> SET TASK: Repeat word for word the stretch of entries from the line containing "pink semicircle at" through the line containing "red cross at", including both of those lines. Leave the pictures out of your answer.

> DATASET:

※ ※ ※

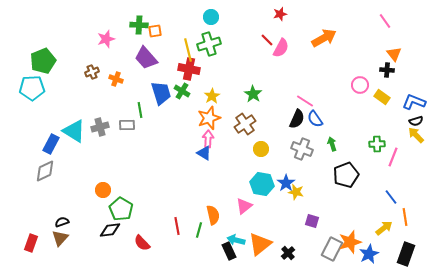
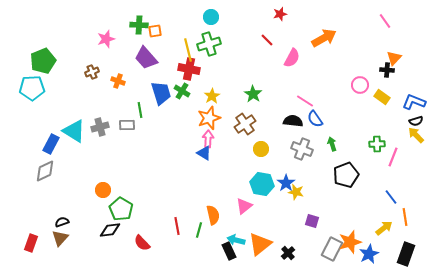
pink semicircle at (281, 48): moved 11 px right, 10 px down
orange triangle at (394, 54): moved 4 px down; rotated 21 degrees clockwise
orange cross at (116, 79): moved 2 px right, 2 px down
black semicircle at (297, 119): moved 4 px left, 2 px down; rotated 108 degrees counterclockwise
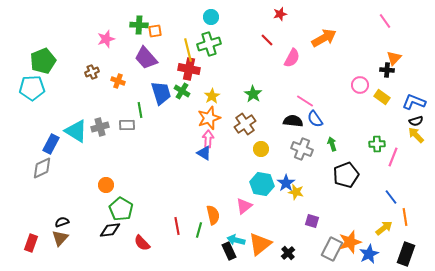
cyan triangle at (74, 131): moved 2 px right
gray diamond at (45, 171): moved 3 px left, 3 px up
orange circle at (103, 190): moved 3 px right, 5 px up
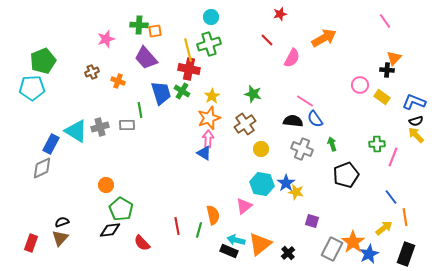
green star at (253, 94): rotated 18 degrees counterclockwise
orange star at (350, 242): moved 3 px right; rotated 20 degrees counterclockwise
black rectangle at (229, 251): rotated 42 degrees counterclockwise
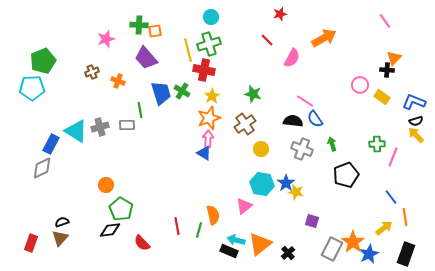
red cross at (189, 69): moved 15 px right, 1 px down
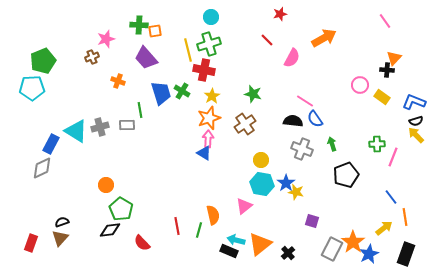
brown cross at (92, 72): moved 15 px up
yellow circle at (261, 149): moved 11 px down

※ ※ ※

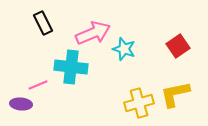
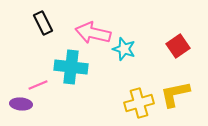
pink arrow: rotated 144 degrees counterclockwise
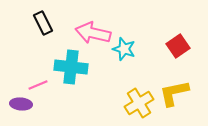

※ ※ ※

> THE RESPONSE:
pink semicircle at (281, 48): moved 11 px right, 10 px down
orange triangle at (394, 54): moved 4 px down; rotated 21 degrees clockwise
orange cross at (116, 79): moved 2 px right, 2 px down
black semicircle at (297, 119): moved 4 px left, 2 px down; rotated 108 degrees counterclockwise
cyan triangle at (74, 131): moved 2 px right
gray diamond at (45, 171): moved 3 px left, 3 px up
orange circle at (103, 190): moved 3 px right, 5 px up
green star at (253, 94): rotated 18 degrees counterclockwise
orange star at (350, 242): moved 3 px right; rotated 20 degrees counterclockwise
black rectangle at (229, 251): rotated 42 degrees counterclockwise
red cross at (189, 69): moved 15 px right, 1 px down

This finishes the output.